------ Records for processing ------
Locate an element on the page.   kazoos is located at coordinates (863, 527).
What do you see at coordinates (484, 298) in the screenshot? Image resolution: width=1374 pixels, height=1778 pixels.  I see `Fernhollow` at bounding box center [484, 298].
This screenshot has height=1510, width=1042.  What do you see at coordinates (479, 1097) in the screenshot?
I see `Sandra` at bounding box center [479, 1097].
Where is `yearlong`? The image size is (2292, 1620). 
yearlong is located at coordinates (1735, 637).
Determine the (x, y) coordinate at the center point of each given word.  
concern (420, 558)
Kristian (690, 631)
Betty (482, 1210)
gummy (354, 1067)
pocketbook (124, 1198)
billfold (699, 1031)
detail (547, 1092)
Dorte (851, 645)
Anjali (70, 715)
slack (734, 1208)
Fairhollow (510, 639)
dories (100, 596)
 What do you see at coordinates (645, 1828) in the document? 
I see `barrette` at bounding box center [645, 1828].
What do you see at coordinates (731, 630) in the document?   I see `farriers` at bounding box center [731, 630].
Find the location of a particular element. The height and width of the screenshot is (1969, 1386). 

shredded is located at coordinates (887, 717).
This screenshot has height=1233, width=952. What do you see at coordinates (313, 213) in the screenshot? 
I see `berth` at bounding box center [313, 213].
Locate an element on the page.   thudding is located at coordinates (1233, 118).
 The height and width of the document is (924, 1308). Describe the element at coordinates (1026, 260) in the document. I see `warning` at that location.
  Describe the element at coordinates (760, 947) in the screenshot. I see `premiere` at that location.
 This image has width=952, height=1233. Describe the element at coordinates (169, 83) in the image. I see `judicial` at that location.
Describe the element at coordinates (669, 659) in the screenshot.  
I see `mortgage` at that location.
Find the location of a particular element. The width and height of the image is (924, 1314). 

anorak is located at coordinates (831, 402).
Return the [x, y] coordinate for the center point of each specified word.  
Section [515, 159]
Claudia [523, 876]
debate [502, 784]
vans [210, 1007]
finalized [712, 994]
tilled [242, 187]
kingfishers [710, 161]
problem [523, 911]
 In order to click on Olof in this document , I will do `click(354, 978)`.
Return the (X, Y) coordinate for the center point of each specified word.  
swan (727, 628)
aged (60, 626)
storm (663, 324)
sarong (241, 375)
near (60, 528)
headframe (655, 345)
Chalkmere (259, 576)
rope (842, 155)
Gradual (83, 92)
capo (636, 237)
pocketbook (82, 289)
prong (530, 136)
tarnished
------
## Problem
Copy out all the records above, swapping every "page" for "screen" and leaving everything else unchanged.

## Response to the exercise
Locate an element on the screen.   kazoos is located at coordinates (863, 527).
What do you see at coordinates (484, 298) in the screenshot? Image resolution: width=1374 pixels, height=1778 pixels.  I see `Fernhollow` at bounding box center [484, 298].
This screenshot has height=1510, width=1042.  What do you see at coordinates (479, 1097) in the screenshot?
I see `Sandra` at bounding box center [479, 1097].
Where is `yearlong`? The image size is (2292, 1620). 
yearlong is located at coordinates (1735, 637).
Determine the (x, y) coordinate at the center point of each given word.  
concern (420, 558)
Kristian (690, 631)
Betty (482, 1210)
gummy (354, 1067)
pocketbook (124, 1198)
billfold (699, 1031)
detail (547, 1092)
Dorte (851, 645)
Anjali (70, 715)
slack (734, 1208)
Fairhollow (510, 639)
dories (100, 596)
 What do you see at coordinates (645, 1828) in the document? 
I see `barrette` at bounding box center [645, 1828].
What do you see at coordinates (731, 630) in the document?   I see `farriers` at bounding box center [731, 630].
Find the location of a particular element. The height and width of the screenshot is (1969, 1386). 

shredded is located at coordinates (887, 717).
This screenshot has height=1233, width=952. What do you see at coordinates (313, 213) in the screenshot? 
I see `berth` at bounding box center [313, 213].
Locate an element on the screen.   thudding is located at coordinates (1233, 118).
 The height and width of the document is (924, 1308). Describe the element at coordinates (1026, 260) in the document. I see `warning` at that location.
  Describe the element at coordinates (760, 947) in the screenshot. I see `premiere` at that location.
 This image has width=952, height=1233. Describe the element at coordinates (169, 83) in the image. I see `judicial` at that location.
Describe the element at coordinates (669, 659) in the screenshot.  
I see `mortgage` at that location.
Find the location of a particular element. The width and height of the image is (924, 1314). 

anorak is located at coordinates (831, 402).
Return the [x, y] coordinate for the center point of each specified word.  
Section [515, 159]
Claudia [523, 876]
debate [502, 784]
vans [210, 1007]
finalized [712, 994]
tilled [242, 187]
kingfishers [710, 161]
problem [523, 911]
 In order to click on Olof in this document , I will do `click(354, 978)`.
Return the (X, Y) coordinate for the center point of each specified word.  
swan (727, 628)
aged (60, 626)
storm (663, 324)
sarong (241, 375)
near (60, 528)
headframe (655, 345)
Chalkmere (259, 576)
rope (842, 155)
Gradual (83, 92)
capo (636, 237)
pocketbook (82, 289)
prong (530, 136)
tarnished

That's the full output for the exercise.